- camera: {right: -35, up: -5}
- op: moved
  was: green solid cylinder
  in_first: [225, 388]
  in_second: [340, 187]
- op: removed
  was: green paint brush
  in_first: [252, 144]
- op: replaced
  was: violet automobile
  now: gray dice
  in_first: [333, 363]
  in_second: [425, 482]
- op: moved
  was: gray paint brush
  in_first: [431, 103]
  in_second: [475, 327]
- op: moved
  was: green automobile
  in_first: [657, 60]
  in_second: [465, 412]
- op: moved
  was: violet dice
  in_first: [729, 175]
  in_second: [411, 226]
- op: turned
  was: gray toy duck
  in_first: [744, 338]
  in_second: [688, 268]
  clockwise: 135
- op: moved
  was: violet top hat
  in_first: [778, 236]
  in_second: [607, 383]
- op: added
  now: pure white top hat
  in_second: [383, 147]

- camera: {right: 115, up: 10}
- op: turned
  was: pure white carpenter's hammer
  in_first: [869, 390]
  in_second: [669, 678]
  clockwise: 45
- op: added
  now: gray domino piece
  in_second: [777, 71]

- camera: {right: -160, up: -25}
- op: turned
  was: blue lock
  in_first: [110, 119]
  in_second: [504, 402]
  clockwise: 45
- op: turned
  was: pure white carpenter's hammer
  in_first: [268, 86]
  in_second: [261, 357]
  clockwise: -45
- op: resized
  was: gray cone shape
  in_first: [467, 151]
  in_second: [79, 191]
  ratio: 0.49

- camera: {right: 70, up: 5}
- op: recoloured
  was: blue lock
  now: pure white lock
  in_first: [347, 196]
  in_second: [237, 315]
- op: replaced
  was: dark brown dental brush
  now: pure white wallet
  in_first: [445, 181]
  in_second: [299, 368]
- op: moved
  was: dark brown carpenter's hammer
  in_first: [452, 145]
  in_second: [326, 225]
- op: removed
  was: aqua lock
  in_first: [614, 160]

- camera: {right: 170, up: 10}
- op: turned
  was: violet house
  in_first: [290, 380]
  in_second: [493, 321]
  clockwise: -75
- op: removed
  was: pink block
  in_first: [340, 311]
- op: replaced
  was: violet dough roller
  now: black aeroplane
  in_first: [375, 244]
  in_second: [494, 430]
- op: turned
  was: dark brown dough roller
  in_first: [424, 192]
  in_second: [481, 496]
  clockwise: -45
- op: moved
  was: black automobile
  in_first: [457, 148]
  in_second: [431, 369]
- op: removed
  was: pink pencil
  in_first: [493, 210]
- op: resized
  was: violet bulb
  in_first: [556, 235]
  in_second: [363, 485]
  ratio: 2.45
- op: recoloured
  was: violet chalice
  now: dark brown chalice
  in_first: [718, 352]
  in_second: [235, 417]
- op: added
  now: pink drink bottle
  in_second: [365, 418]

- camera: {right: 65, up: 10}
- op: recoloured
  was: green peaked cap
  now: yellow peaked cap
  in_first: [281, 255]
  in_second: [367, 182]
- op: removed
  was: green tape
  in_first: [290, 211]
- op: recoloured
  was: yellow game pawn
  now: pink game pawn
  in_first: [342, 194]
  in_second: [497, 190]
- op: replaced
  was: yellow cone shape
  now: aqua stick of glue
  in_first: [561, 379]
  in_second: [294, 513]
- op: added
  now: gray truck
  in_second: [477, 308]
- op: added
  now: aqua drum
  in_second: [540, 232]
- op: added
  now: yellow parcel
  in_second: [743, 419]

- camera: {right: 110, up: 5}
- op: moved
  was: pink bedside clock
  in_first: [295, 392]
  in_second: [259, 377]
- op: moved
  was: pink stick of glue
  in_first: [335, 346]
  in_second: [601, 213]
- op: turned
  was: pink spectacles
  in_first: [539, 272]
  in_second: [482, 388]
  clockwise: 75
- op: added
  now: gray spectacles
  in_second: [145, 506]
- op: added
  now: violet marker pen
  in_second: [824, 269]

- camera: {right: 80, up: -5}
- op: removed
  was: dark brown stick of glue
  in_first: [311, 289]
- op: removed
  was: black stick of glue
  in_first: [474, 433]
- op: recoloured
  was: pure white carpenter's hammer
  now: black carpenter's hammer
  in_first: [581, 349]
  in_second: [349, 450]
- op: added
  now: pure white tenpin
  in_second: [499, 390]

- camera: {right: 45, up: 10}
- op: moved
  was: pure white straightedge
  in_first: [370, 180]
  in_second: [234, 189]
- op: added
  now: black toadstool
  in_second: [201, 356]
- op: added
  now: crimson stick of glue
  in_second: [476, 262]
# # # # #
Problem:
Take the line above containing "was: violet top hat", the line containing "now: pure white top hat", and all lines in between, and copy them exactly without anything else.

Answer box:
  was: violet top hat
  in_first: [778, 236]
  in_second: [607, 383]
- op: added
  now: pure white top hat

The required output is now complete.